## Input records

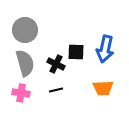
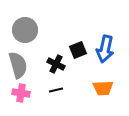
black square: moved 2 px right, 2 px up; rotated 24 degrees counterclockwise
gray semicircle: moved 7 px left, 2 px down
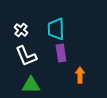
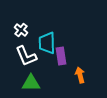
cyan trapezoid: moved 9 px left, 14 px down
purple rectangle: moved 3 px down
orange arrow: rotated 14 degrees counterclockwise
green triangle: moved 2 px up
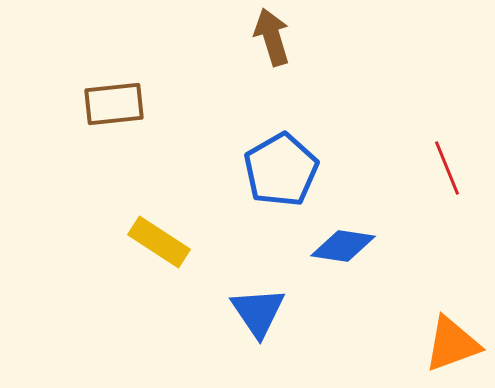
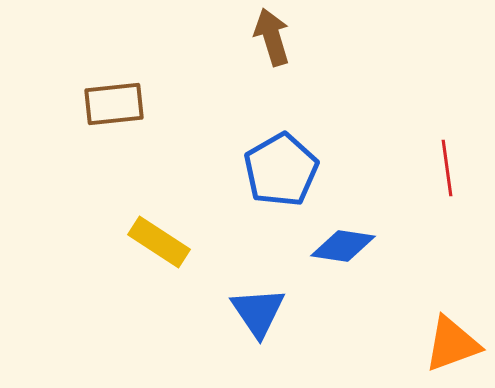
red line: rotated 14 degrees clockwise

## Exercise description
Your answer must be an exact copy of the entries above, with no pictures in it.

## Task output
black square: moved 2 px right, 2 px up; rotated 24 degrees counterclockwise
gray semicircle: moved 7 px left, 2 px down
cyan trapezoid: moved 9 px left, 14 px down
purple rectangle: moved 3 px down
orange arrow: rotated 14 degrees counterclockwise
green triangle: moved 2 px up
red line: rotated 14 degrees clockwise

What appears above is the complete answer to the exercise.